**EXERCISE AIM:**
Copy every line of the records below where the word "turned" occurs.

:: MATERIAL SUPPLIED

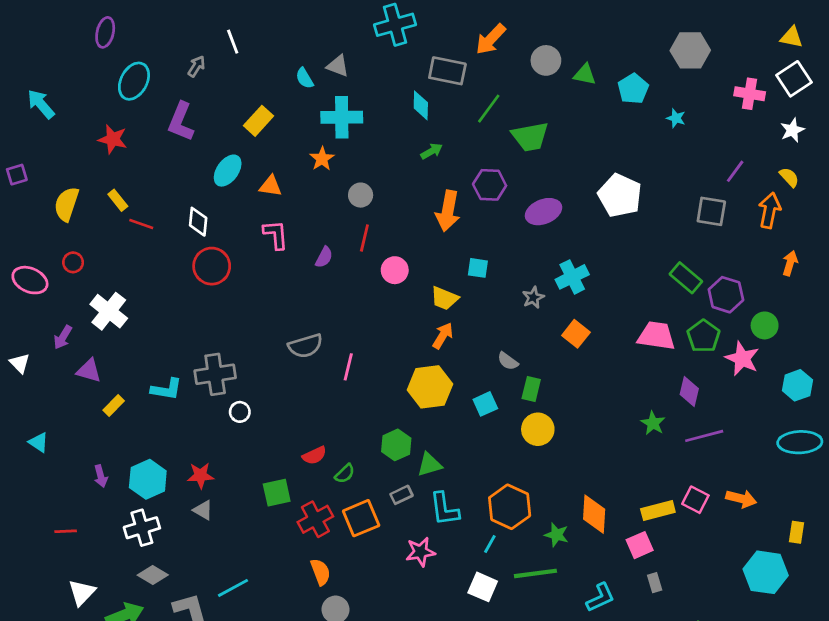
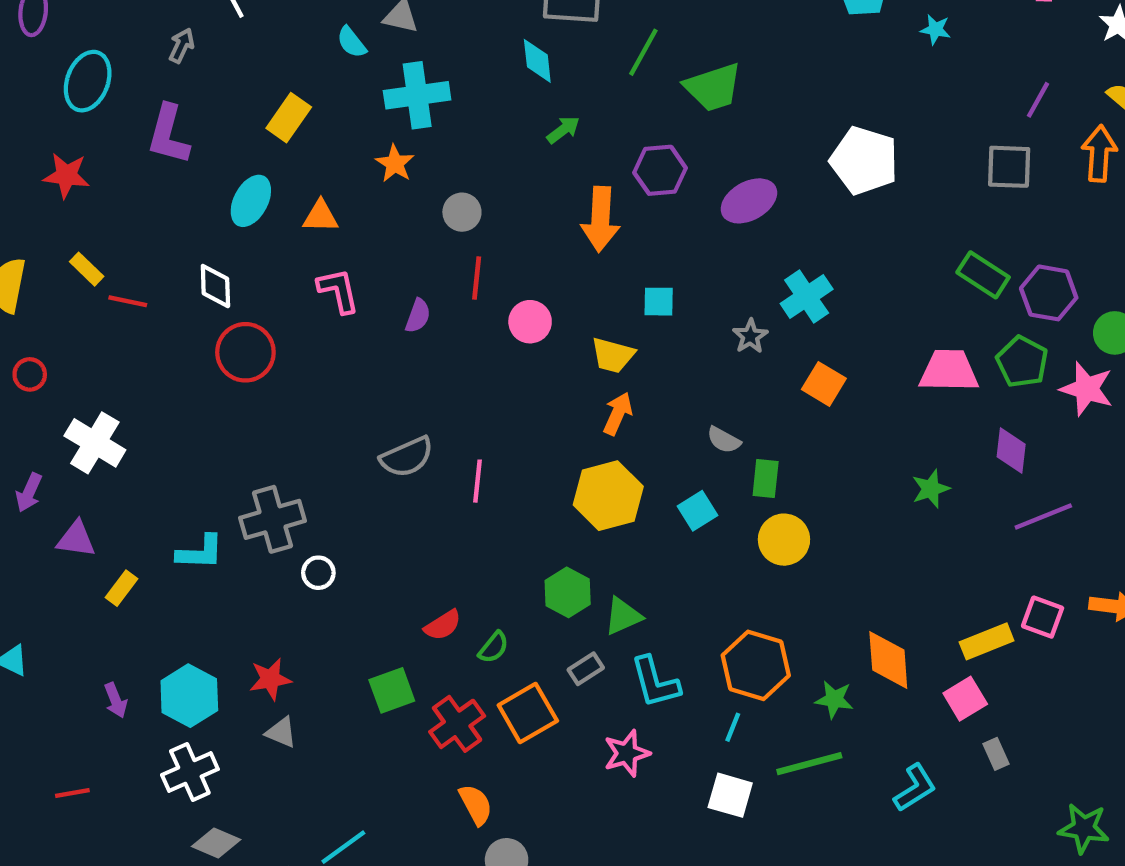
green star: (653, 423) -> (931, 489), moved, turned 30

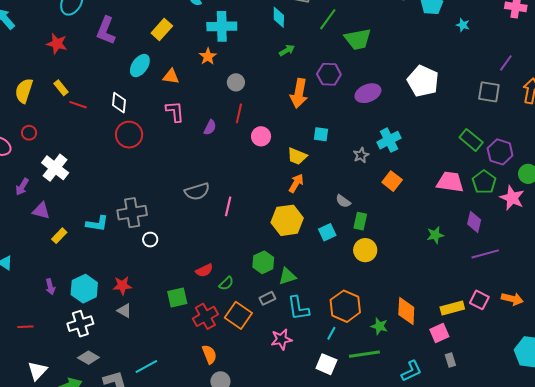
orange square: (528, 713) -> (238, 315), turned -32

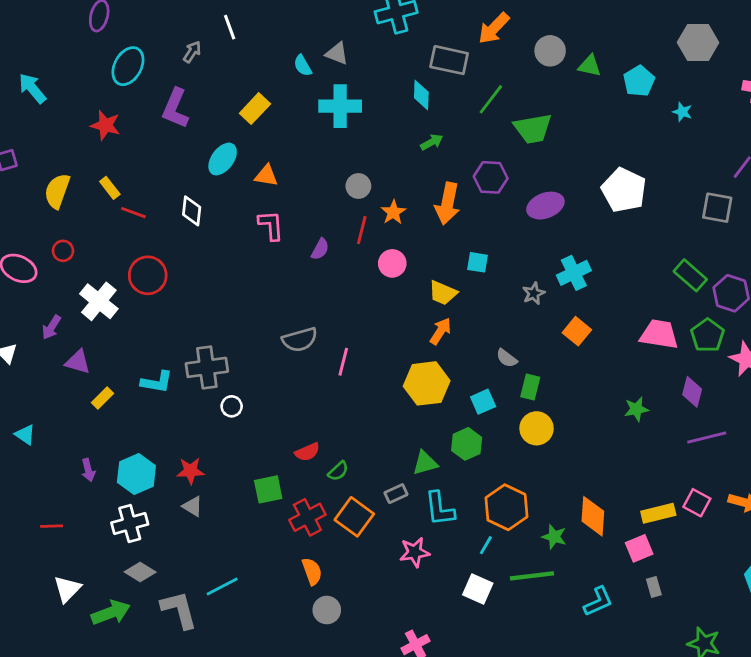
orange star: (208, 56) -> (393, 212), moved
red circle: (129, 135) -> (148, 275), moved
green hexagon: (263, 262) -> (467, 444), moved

::::

**YOUR SOLUTION:**
green star: (653, 423) -> (931, 489), moved, turned 30
orange square: (528, 713) -> (238, 315), turned -32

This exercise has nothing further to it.